→ **THE TASK**: In the entries below, find the lines that contain the word "none" and copy them.

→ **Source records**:
· · · · ·

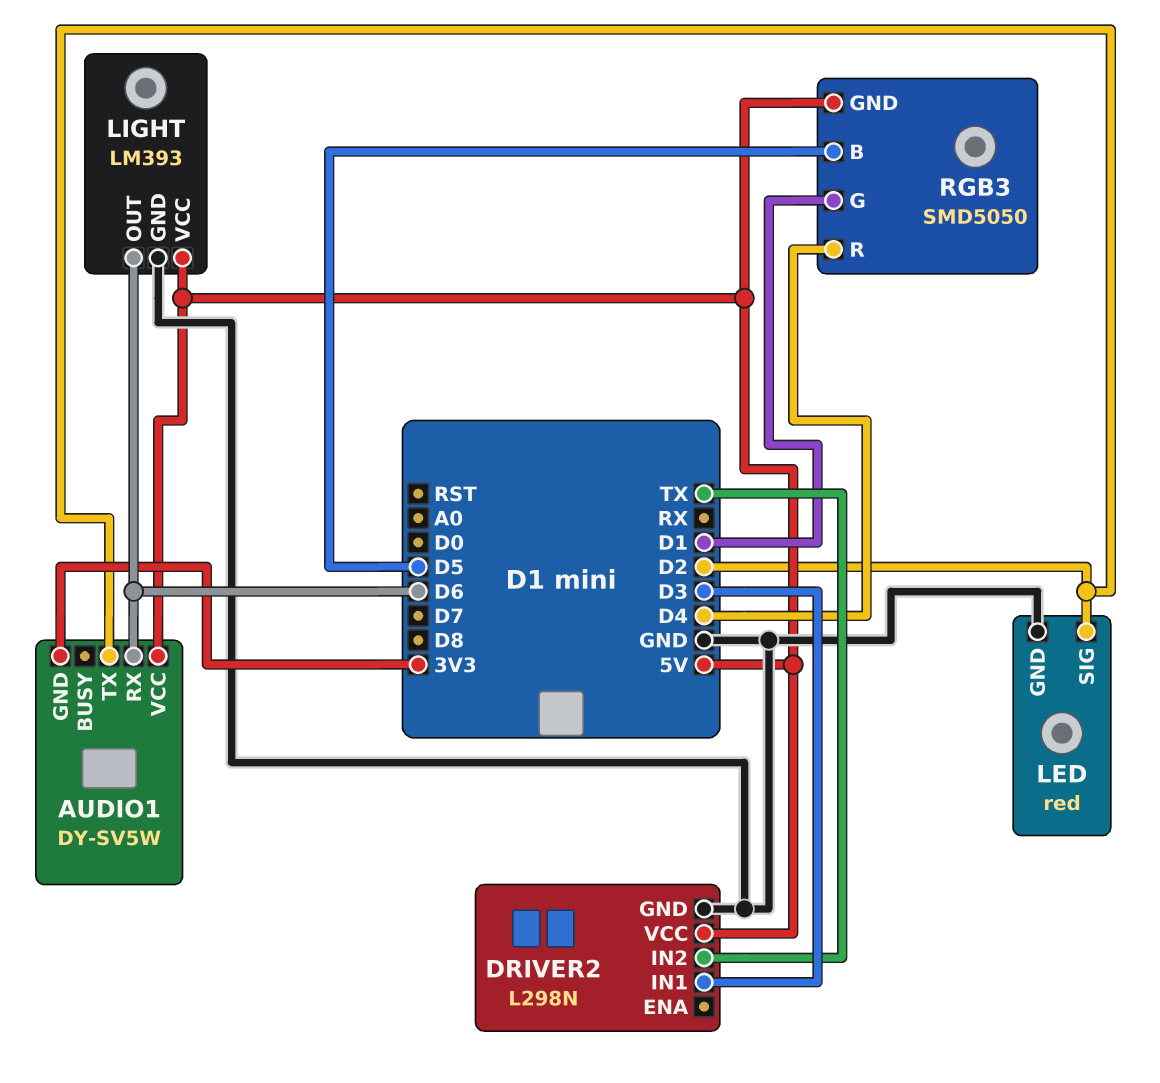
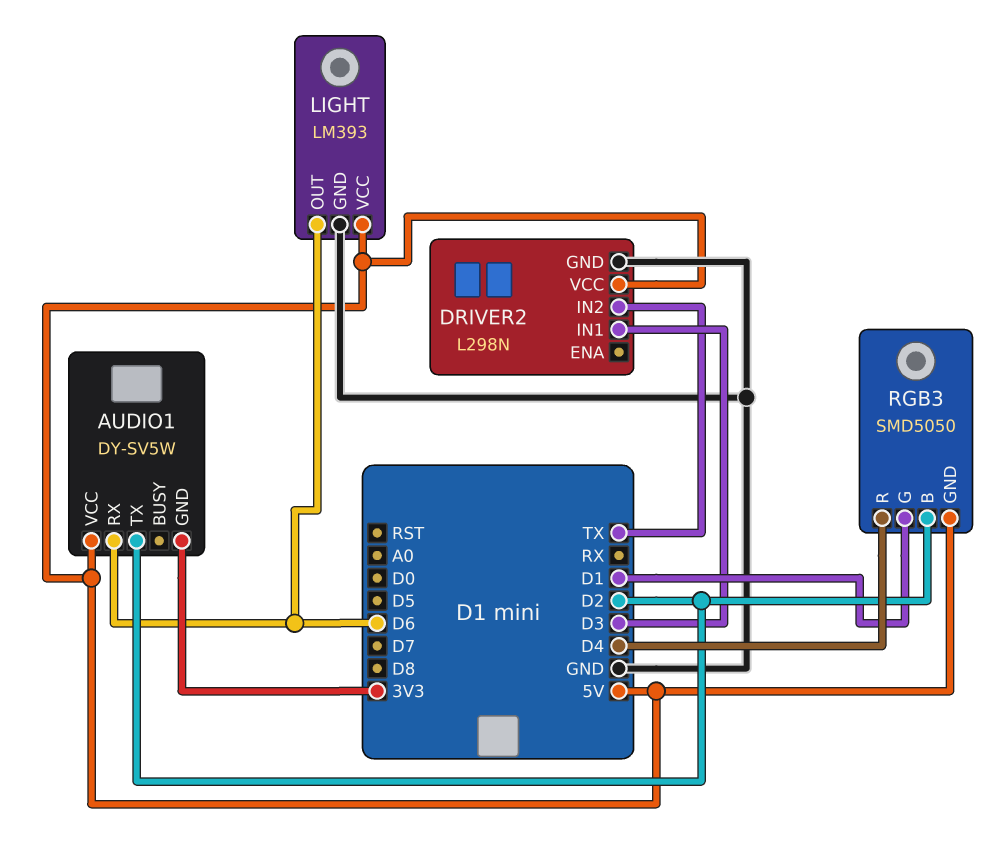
LED: red -> none
LED pin GND: GND -> none
LED pin SIG: D2 -> none
RGB3 pin B: D5 -> D2

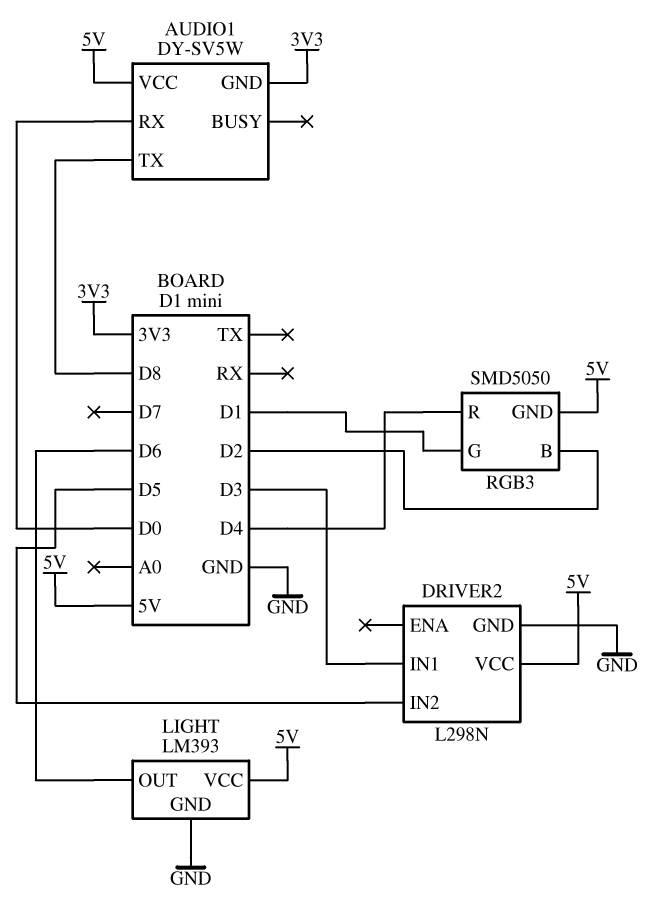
AUDIO1 pin RX: D6 -> D0
AUDIO1 pin TX: D2 -> D8
DRIVER2 pin IN2: TX -> D5

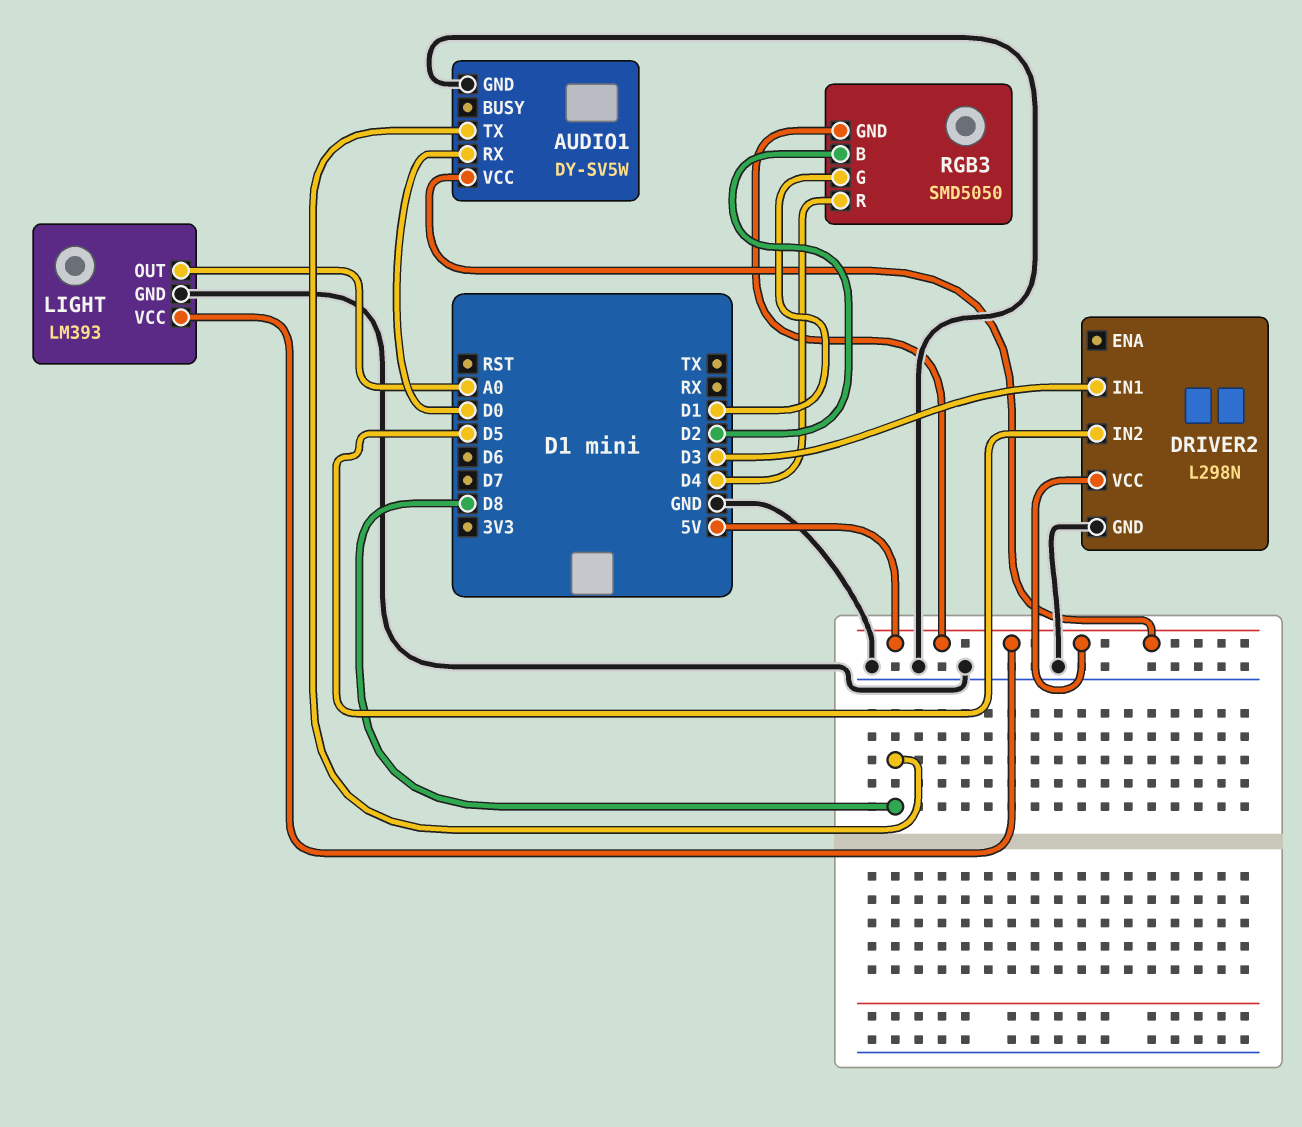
AUDIO1 pin GND: 3V3 -> GND
LIGHT pin OUT: D6 -> A0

· · · · ·

→ **REPLY TO THE TASK**:
LED: red -> none
LED pin GND: GND -> none
LED pin SIG: D2 -> none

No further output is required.